§ Exercise aim
Keep the wording of every entry intact in your copy, and omit the pictures.

§ Task material

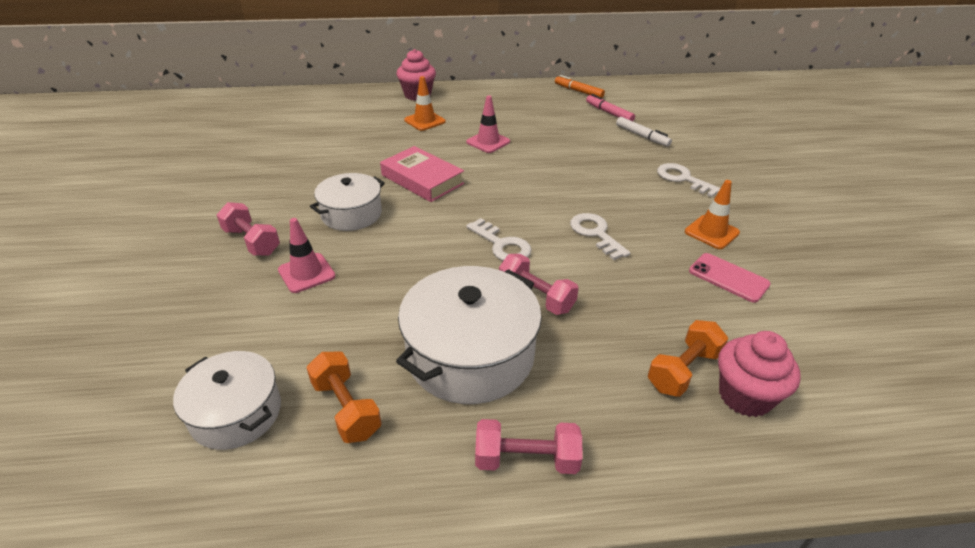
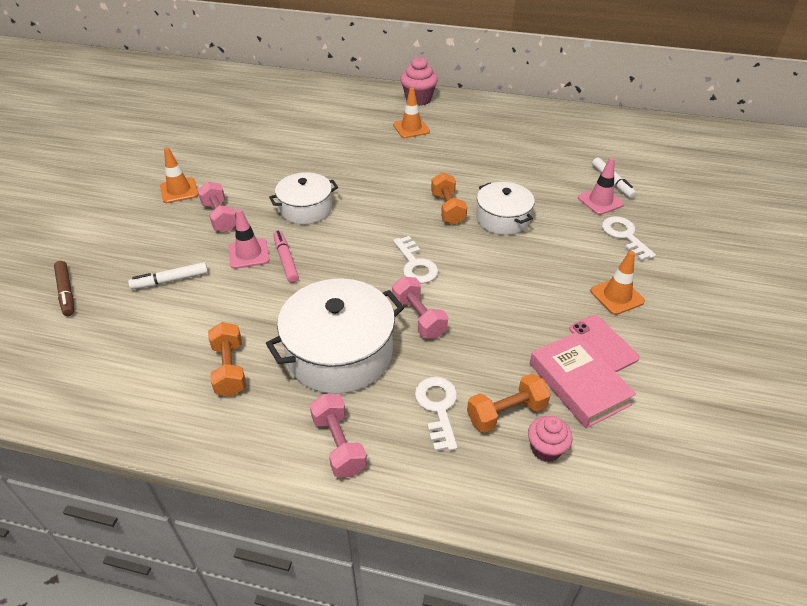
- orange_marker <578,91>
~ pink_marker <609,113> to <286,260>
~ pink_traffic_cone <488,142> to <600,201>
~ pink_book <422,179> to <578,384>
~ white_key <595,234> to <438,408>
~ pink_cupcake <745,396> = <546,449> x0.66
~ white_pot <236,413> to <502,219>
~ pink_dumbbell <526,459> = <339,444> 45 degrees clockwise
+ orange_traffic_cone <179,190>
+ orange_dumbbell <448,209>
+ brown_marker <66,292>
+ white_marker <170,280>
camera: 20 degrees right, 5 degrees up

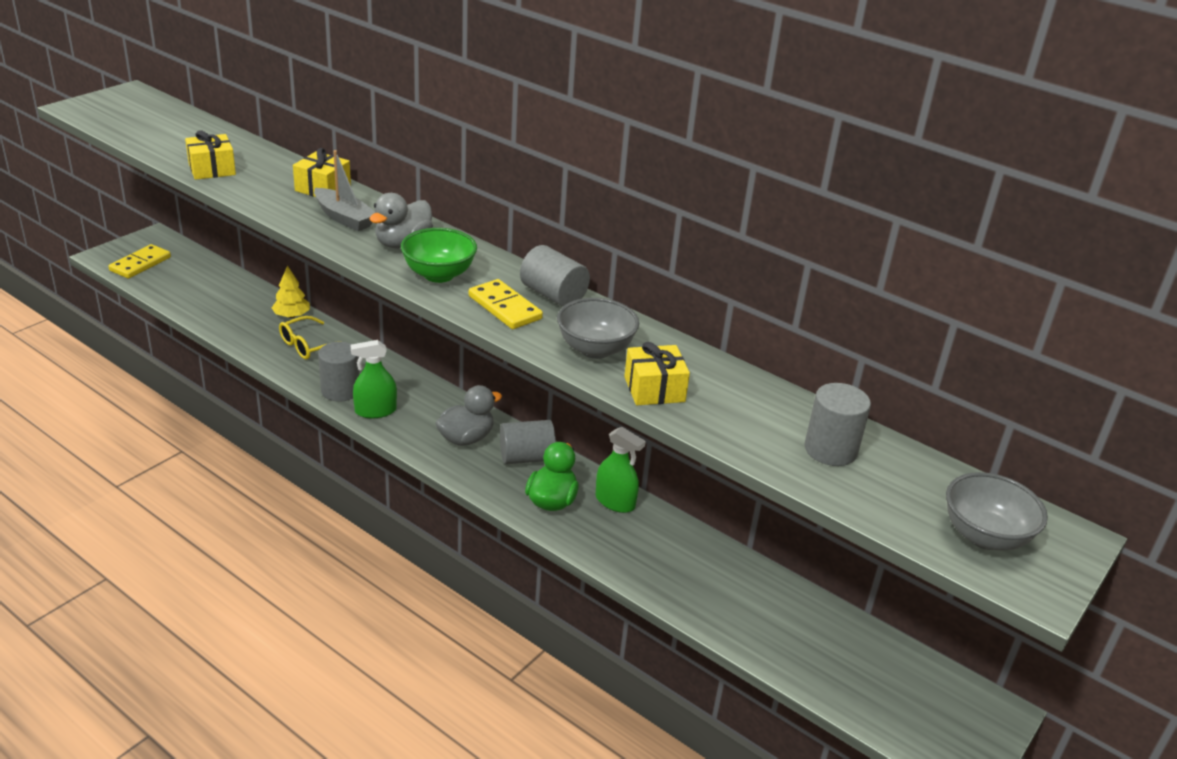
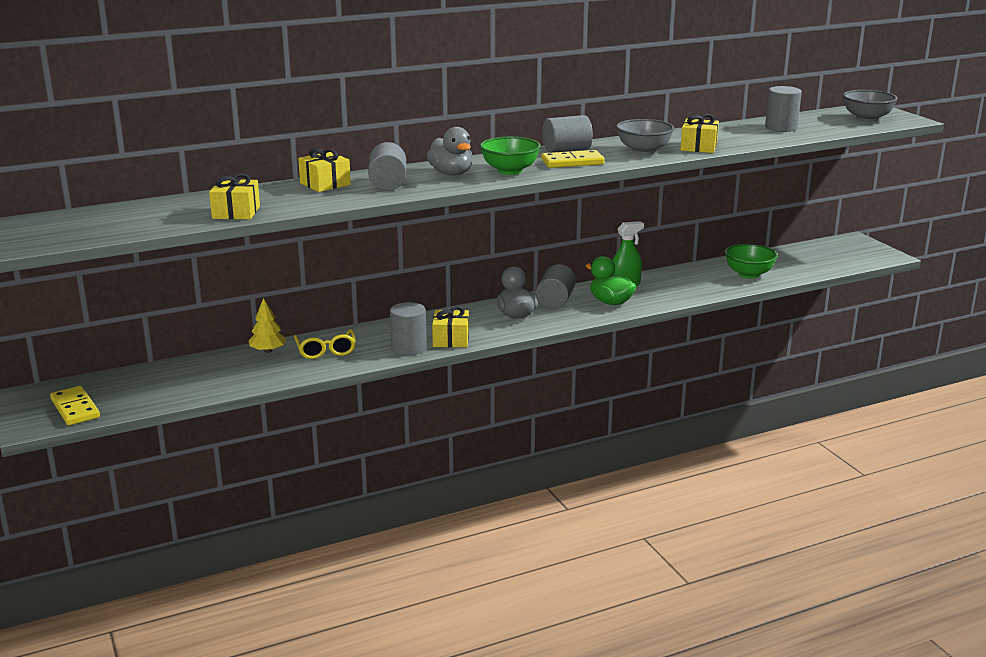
~ grey_boat <344,218> to grey_cylinder <388,183>
~ green_spray_bottle <375,411> to yellow_gift <451,339>
+ green_bowl <748,274>
camera: 60 degrees left, 10 degrees down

§ Written response
- orange_marker <578,91>
~ pink_marker <609,113> to <286,260>
~ pink_traffic_cone <488,142> to <600,201>
~ pink_book <422,179> to <578,384>
~ white_key <595,234> to <438,408>
~ pink_cupcake <745,396> = <546,449> x0.66
~ white_pot <236,413> to <502,219>
~ pink_dumbbell <526,459> = <339,444> 45 degrees clockwise
+ orange_traffic_cone <179,190>
+ orange_dumbbell <448,209>
+ brown_marker <66,292>
+ white_marker <170,280>
camera: 20 degrees right, 5 degrees up

~ grey_boat <344,218> to grey_cylinder <388,183>
~ green_spray_bottle <375,411> to yellow_gift <451,339>
+ green_bowl <748,274>
camera: 60 degrees left, 10 degrees down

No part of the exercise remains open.